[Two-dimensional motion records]
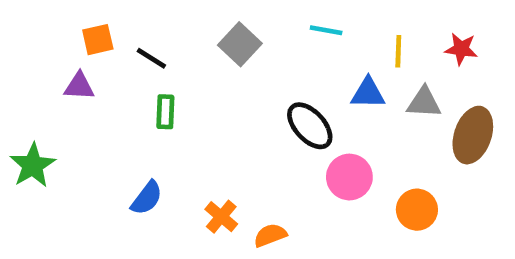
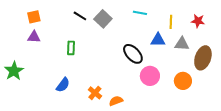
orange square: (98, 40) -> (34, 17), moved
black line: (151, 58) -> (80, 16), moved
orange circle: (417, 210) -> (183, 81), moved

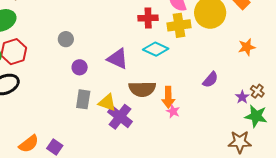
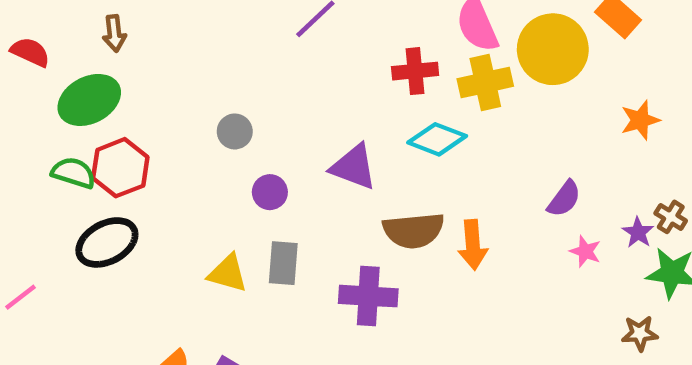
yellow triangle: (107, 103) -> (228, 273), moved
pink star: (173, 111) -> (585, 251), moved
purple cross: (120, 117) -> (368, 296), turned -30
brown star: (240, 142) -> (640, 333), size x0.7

Task details:
Where does the word "orange" occur in the records? Return every line that holds it.

Result of this exercise:
orange square: (98, 40) -> (34, 17), moved
orange circle: (417, 210) -> (183, 81), moved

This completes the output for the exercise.